►
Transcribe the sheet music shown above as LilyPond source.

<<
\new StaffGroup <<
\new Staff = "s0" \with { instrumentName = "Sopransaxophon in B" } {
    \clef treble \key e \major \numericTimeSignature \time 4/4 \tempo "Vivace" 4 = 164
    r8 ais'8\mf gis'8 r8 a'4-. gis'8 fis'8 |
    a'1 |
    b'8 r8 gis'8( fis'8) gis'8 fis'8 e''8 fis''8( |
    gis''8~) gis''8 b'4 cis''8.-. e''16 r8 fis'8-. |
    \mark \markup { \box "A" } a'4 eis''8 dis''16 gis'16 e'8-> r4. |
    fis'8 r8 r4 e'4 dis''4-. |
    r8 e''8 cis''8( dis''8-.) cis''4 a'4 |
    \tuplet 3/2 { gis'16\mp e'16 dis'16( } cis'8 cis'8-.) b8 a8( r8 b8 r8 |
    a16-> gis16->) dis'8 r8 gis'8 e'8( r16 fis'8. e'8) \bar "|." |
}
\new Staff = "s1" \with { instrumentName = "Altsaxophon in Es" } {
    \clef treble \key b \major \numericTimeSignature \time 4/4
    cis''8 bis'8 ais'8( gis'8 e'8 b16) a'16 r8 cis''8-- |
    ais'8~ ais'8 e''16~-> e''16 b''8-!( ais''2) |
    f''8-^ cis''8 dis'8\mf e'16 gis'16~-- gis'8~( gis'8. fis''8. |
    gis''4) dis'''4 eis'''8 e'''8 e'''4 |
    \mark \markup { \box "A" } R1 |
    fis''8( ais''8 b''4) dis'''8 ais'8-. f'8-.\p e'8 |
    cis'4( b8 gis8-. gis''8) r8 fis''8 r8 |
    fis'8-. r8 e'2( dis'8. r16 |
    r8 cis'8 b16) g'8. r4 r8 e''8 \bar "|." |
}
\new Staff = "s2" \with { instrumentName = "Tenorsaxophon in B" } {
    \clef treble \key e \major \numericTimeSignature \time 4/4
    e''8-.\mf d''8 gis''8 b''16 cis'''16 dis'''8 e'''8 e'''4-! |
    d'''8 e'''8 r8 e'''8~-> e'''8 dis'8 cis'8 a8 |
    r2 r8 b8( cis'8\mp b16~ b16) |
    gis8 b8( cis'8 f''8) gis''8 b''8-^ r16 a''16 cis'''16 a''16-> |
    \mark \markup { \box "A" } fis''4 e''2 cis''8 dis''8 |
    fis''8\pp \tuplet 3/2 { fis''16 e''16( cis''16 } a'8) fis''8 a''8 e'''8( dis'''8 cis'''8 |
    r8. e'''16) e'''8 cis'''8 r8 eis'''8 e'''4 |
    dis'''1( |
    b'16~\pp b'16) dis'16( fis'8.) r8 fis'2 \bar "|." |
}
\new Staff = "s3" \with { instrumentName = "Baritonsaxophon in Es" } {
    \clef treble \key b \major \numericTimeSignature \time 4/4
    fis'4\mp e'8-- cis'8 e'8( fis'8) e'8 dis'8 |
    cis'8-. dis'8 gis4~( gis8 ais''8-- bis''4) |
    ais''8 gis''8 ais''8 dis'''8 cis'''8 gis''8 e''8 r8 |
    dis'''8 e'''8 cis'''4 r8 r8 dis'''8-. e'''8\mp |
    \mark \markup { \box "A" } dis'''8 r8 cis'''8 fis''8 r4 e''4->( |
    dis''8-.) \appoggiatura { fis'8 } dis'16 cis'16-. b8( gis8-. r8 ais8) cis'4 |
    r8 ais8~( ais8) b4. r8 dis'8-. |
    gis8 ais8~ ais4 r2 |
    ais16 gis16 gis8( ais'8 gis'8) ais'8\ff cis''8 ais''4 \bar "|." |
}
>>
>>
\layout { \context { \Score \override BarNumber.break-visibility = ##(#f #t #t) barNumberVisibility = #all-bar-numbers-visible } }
◄
Directive> State how many lines of the records contain the string "tuplet", with case taken into account, and give only that number.

Reply to the exercise> 2